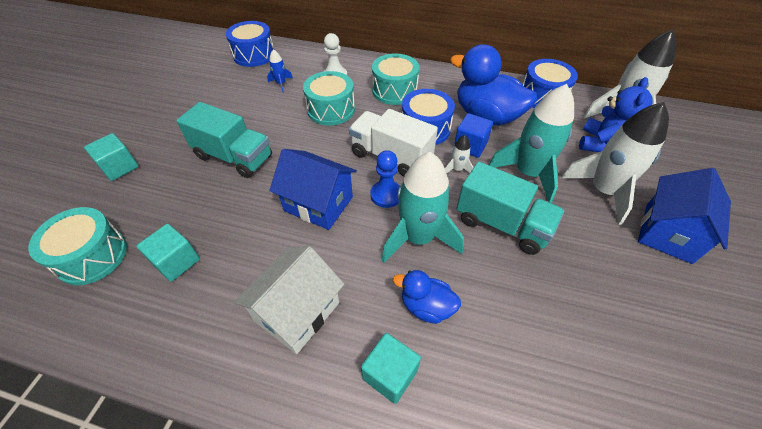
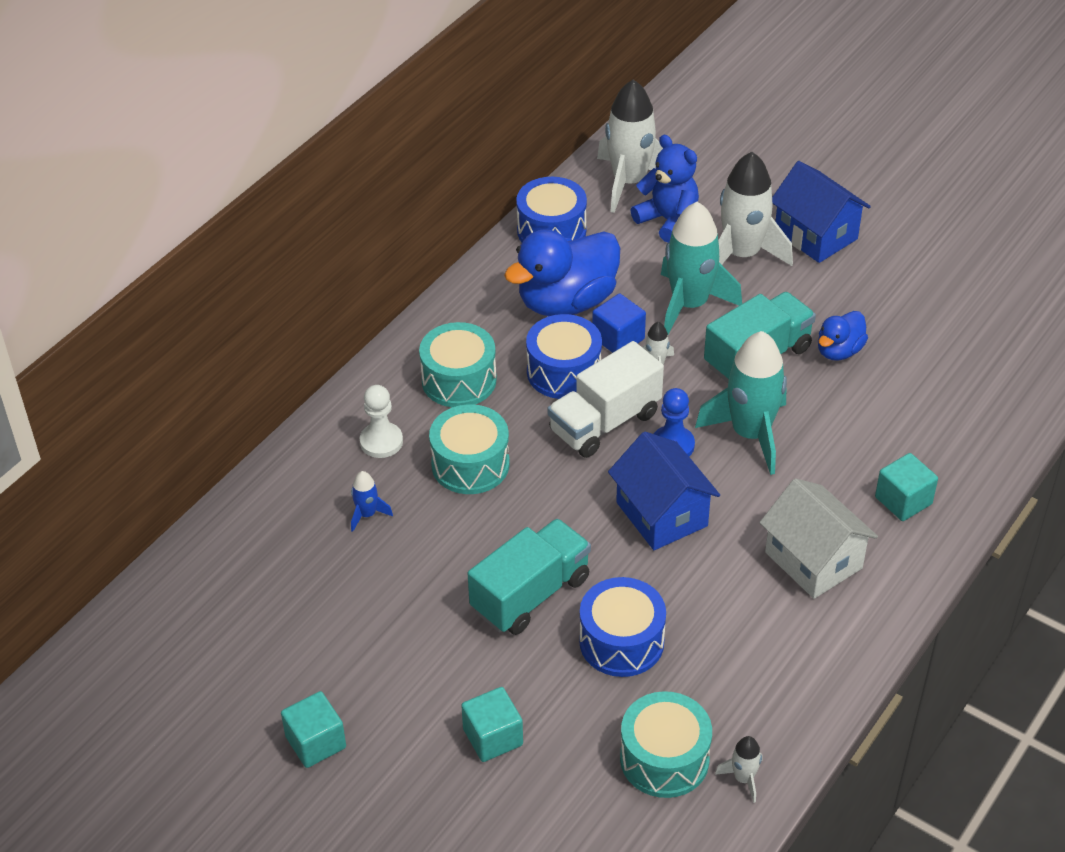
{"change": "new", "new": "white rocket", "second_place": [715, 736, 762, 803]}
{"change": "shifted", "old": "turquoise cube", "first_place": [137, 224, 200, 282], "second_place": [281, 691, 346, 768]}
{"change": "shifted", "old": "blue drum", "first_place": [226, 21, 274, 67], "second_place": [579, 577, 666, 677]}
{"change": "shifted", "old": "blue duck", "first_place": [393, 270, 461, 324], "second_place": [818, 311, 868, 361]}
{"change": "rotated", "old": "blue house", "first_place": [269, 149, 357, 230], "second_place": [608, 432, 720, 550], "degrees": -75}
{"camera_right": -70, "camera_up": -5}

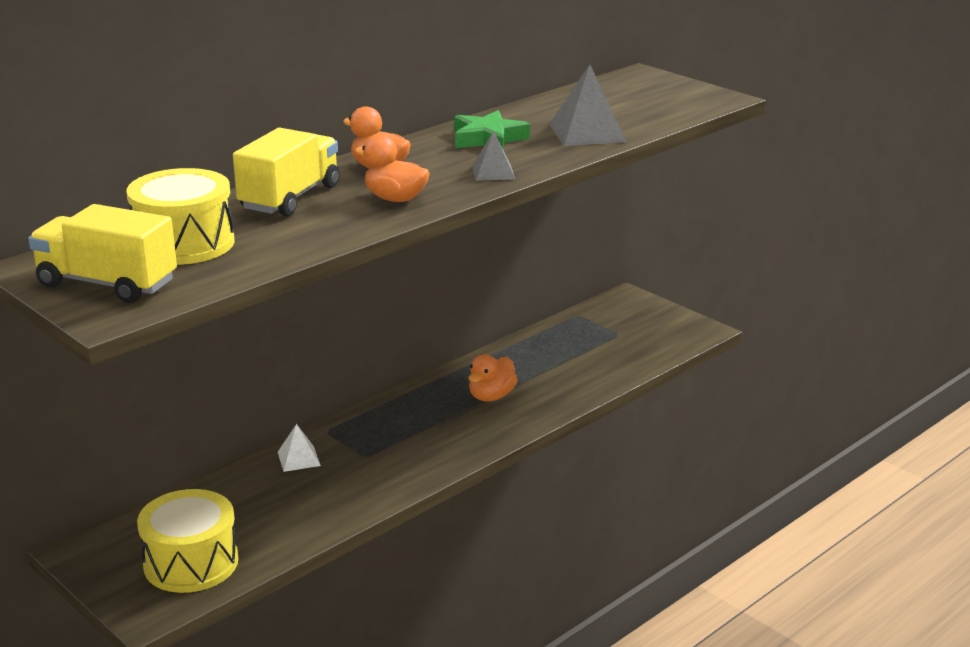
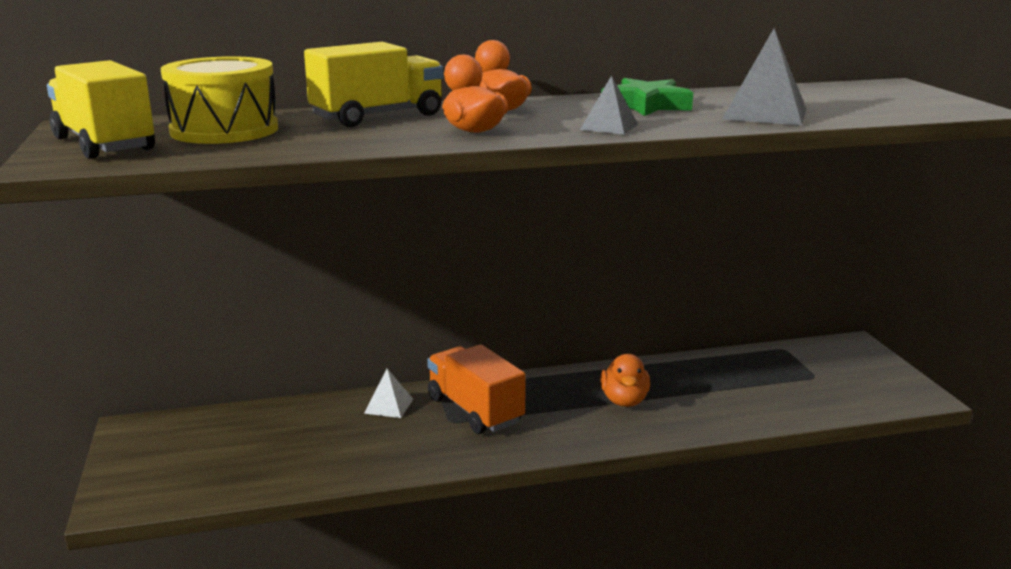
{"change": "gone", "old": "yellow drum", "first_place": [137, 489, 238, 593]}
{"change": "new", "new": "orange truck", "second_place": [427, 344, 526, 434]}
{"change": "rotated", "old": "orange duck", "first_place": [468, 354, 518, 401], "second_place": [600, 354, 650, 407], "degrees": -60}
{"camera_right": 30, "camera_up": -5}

***

*TRY IT*. Every line above should be output exactly, except for the pictures.

*YOUR RESPONSE*.
{"change": "new", "new": "white rocket", "second_place": [715, 736, 762, 803]}
{"change": "shifted", "old": "turquoise cube", "first_place": [137, 224, 200, 282], "second_place": [281, 691, 346, 768]}
{"change": "shifted", "old": "blue drum", "first_place": [226, 21, 274, 67], "second_place": [579, 577, 666, 677]}
{"change": "shifted", "old": "blue duck", "first_place": [393, 270, 461, 324], "second_place": [818, 311, 868, 361]}
{"change": "rotated", "old": "blue house", "first_place": [269, 149, 357, 230], "second_place": [608, 432, 720, 550], "degrees": -75}
{"camera_right": -70, "camera_up": -5}

{"change": "gone", "old": "yellow drum", "first_place": [137, 489, 238, 593]}
{"change": "new", "new": "orange truck", "second_place": [427, 344, 526, 434]}
{"change": "rotated", "old": "orange duck", "first_place": [468, 354, 518, 401], "second_place": [600, 354, 650, 407], "degrees": -60}
{"camera_right": 30, "camera_up": -5}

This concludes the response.